[REQUIRED ACTION]
Only the lines from the one containing "none -> orange brick I5 level 1" to the end of the data below belong in the answer, each repeated exactly; no pictures.

Coordinate-based change listings
===============
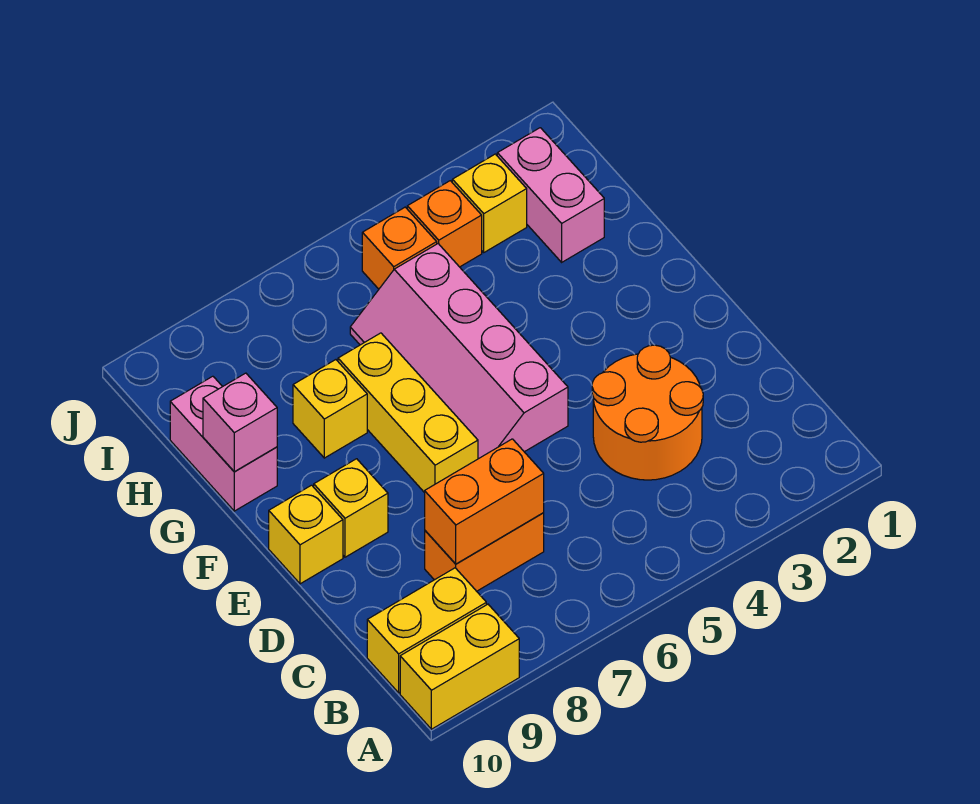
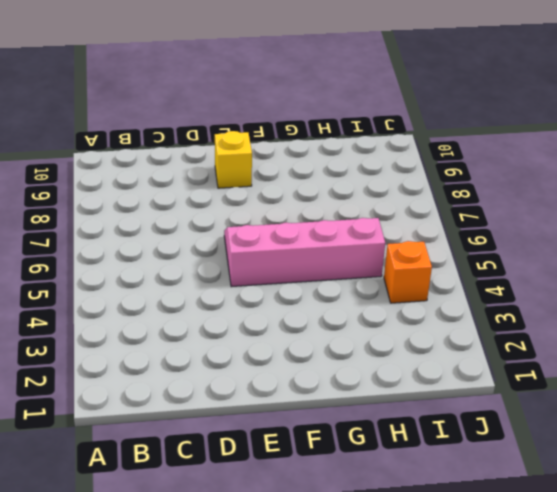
none -> yellow brick A9:A10 level 1
none -> yellow brick B9:B10 level 1
none -> orange round brick C3:D4 level 1

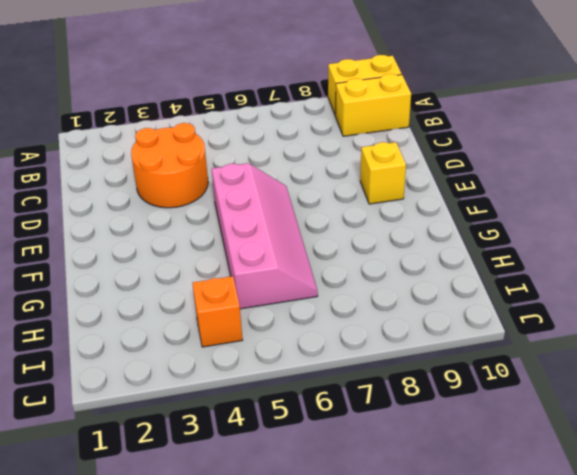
none -> orange brick C7:C8 level 1
none -> yellow brick E7:G7 level 1
none -> yellow brick E10 level 1

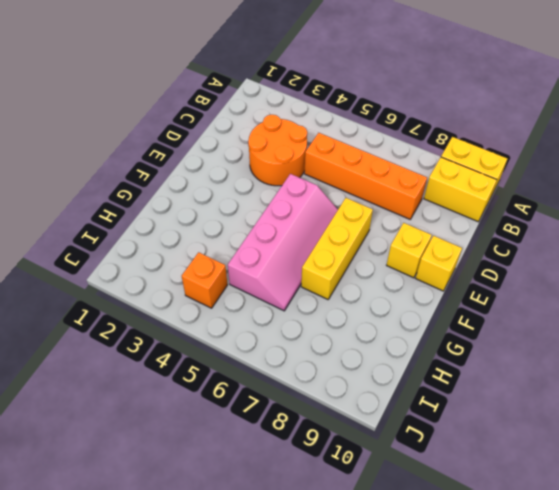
orange brick C5:C8 level 1 -> orange brick C7:C8 level 1
none -> yellow brick G8 level 1
none -> pink brick G10:H10 level 1
none -> pink brick H2:I2 level 1

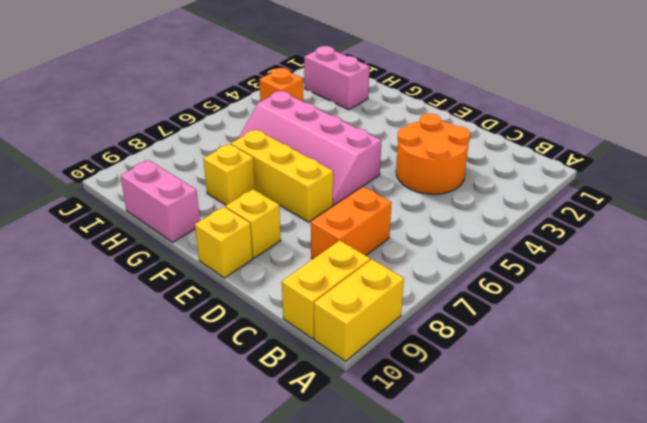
none -> yellow brick I3 level 1
none -> orange brick I5 level 1
none -> orange brick C7:C8 level 2

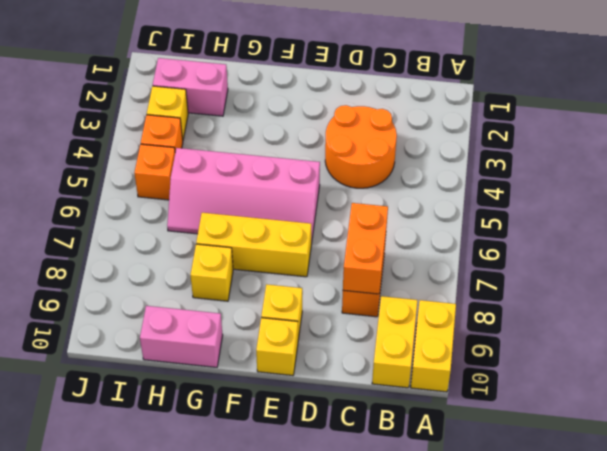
none -> pink brick G10 level 2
===============
[EXERCISE SOLUTION]
none -> orange brick I5 level 1
none -> orange brick C7:C8 level 2

none -> pink brick G10 level 2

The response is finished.